_Instructions for the task_: Your task is to repeat all of the material exactly.

_Dataset content_:

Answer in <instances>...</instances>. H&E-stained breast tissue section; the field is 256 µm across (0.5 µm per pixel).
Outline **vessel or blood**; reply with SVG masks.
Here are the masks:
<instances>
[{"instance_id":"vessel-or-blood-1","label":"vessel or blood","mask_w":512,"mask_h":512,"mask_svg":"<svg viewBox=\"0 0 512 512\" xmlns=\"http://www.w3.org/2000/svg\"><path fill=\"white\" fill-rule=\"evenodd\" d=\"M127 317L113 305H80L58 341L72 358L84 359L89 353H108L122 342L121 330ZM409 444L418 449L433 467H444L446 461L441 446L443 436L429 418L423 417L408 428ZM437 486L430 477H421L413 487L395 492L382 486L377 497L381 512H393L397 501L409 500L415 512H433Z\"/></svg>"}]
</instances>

_Solution to this task_:
Answer in <instances>...</instances>. H&E-stained breast tissue section; the field is 256 µm across (0.5 µm per pixel).
Outline **vessel or blood**; reply with SVG masks.
Here are the masks:
<instances>
[{"instance_id":"vessel-or-blood-1","label":"vessel or blood","mask_w":512,"mask_h":512,"mask_svg":"<svg viewBox=\"0 0 512 512\" xmlns=\"http://www.w3.org/2000/svg\"><path fill=\"white\" fill-rule=\"evenodd\" d=\"M127 317L113 305H80L58 341L72 358L84 359L89 353H108L122 342L121 330ZM409 444L418 449L433 467H444L446 461L441 446L443 436L429 418L423 417L408 428ZM437 486L430 477H421L413 487L395 492L382 486L377 497L381 512H393L397 501L409 500L415 512H433Z\"/></svg>"}]
</instances>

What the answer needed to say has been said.